_REQUIRED TASK:_
Extract every line in the records below that contains the string "kern". Matching is case-sensitive.

_RECORDS FOR PROCESSING:_
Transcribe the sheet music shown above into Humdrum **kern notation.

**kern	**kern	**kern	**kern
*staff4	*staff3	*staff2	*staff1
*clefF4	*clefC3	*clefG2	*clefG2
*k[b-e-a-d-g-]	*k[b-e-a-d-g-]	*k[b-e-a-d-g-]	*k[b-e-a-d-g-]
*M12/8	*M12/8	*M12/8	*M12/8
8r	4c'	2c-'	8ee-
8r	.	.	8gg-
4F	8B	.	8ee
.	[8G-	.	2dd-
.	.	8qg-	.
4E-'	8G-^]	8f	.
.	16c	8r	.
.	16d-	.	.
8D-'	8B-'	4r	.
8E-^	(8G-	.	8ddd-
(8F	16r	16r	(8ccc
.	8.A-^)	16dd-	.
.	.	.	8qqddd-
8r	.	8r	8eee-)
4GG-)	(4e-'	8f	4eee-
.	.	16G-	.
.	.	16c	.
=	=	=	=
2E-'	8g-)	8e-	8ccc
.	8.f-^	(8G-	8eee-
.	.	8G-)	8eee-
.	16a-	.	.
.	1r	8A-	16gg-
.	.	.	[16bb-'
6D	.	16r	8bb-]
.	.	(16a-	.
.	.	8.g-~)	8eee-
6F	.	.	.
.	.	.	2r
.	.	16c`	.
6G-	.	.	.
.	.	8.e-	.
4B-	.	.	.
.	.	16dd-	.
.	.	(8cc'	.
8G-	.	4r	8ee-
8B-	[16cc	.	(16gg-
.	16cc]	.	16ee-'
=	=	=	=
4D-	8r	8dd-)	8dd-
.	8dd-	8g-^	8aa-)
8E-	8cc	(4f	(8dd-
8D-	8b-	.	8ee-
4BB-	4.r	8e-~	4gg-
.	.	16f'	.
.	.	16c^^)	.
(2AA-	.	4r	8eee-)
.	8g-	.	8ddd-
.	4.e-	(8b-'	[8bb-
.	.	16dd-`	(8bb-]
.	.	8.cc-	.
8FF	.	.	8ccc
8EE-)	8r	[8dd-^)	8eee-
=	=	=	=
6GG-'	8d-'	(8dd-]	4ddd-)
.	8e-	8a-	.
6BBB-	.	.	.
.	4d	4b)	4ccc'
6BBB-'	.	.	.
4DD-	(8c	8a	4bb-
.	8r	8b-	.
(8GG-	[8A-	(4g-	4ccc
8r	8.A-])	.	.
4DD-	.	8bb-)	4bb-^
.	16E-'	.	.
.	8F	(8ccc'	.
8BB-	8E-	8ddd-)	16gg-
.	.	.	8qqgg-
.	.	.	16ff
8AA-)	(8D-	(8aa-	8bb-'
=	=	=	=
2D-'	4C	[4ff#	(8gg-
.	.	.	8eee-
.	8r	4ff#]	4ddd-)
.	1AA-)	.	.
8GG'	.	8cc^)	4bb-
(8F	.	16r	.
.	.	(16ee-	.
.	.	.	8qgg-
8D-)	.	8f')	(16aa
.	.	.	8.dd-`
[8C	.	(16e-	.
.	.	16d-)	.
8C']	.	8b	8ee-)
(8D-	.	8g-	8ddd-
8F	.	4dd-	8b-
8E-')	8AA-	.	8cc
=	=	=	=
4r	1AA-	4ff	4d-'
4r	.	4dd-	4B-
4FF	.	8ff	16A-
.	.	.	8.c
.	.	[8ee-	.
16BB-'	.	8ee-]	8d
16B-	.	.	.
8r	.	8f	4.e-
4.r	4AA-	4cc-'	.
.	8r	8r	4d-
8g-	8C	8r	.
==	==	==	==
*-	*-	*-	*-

_EXERCISE RESULT:_
Transcribe the sheet music shown above into Humdrum **kern notation.
**kern	**kern	**kern	**kern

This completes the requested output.